Records drawn from a dataset:
= = = = =

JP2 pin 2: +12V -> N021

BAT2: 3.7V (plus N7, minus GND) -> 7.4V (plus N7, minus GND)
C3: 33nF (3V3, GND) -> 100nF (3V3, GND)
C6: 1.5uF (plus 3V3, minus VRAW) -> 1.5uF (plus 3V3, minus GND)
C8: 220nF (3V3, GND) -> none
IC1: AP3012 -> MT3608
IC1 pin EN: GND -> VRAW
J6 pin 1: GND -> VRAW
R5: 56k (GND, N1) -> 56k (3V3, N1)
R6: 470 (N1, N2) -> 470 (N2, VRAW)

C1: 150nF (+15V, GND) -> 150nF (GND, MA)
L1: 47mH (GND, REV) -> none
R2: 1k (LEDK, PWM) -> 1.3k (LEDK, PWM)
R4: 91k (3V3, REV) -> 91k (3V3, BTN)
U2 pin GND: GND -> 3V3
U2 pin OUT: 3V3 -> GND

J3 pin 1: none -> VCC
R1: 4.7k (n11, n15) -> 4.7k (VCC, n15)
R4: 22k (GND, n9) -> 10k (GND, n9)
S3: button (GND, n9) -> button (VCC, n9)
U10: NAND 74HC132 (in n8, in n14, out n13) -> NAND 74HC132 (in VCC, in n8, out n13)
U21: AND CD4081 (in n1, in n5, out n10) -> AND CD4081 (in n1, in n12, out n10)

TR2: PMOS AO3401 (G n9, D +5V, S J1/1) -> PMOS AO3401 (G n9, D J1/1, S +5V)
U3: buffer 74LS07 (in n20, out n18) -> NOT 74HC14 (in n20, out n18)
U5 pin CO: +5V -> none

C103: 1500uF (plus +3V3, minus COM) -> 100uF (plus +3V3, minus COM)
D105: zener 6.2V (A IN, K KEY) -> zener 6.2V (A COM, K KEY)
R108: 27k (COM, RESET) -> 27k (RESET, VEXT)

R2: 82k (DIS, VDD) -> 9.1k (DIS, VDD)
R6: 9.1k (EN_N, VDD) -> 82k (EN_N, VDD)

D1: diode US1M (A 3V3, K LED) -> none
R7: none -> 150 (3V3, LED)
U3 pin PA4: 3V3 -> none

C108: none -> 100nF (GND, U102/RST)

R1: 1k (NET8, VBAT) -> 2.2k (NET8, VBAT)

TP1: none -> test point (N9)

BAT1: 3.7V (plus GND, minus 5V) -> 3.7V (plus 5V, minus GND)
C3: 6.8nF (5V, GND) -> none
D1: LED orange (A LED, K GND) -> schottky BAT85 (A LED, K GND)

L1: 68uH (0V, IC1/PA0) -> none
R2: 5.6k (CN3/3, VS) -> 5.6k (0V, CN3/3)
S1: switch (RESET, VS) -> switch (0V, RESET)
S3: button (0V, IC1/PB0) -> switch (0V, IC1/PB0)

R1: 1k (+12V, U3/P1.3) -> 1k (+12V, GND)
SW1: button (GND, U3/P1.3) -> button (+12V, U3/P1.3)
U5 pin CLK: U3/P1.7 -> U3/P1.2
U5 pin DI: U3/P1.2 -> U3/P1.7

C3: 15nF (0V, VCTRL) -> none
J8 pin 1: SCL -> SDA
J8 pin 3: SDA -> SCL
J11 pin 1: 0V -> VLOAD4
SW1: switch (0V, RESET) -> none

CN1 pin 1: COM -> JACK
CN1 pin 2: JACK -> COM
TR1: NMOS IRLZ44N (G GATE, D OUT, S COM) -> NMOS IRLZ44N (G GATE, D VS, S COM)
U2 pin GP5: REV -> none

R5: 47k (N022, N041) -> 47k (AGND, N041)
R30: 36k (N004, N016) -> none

= = = = =

Every line from the one containing "TP1: none -> test point (N9)" through the end of the entries above must be echoed exactly, with both ends kept.

### [OUTPUT FOR THIS EXERCISE]
TP1: none -> test point (N9)

BAT1: 3.7V (plus GND, minus 5V) -> 3.7V (plus 5V, minus GND)
C3: 6.8nF (5V, GND) -> none
D1: LED orange (A LED, K GND) -> schottky BAT85 (A LED, K GND)

L1: 68uH (0V, IC1/PA0) -> none
R2: 5.6k (CN3/3, VS) -> 5.6k (0V, CN3/3)
S1: switch (RESET, VS) -> switch (0V, RESET)
S3: button (0V, IC1/PB0) -> switch (0V, IC1/PB0)

R1: 1k (+12V, U3/P1.3) -> 1k (+12V, GND)
SW1: button (GND, U3/P1.3) -> button (+12V, U3/P1.3)
U5 pin CLK: U3/P1.7 -> U3/P1.2
U5 pin DI: U3/P1.2 -> U3/P1.7

C3: 15nF (0V, VCTRL) -> none
J8 pin 1: SCL -> SDA
J8 pin 3: SDA -> SCL
J11 pin 1: 0V -> VLOAD4
SW1: switch (0V, RESET) -> none

CN1 pin 1: COM -> JACK
CN1 pin 2: JACK -> COM
TR1: NMOS IRLZ44N (G GATE, D OUT, S COM) -> NMOS IRLZ44N (G GATE, D VS, S COM)
U2 pin GP5: REV -> none

R5: 47k (N022, N041) -> 47k (AGND, N041)
R30: 36k (N004, N016) -> none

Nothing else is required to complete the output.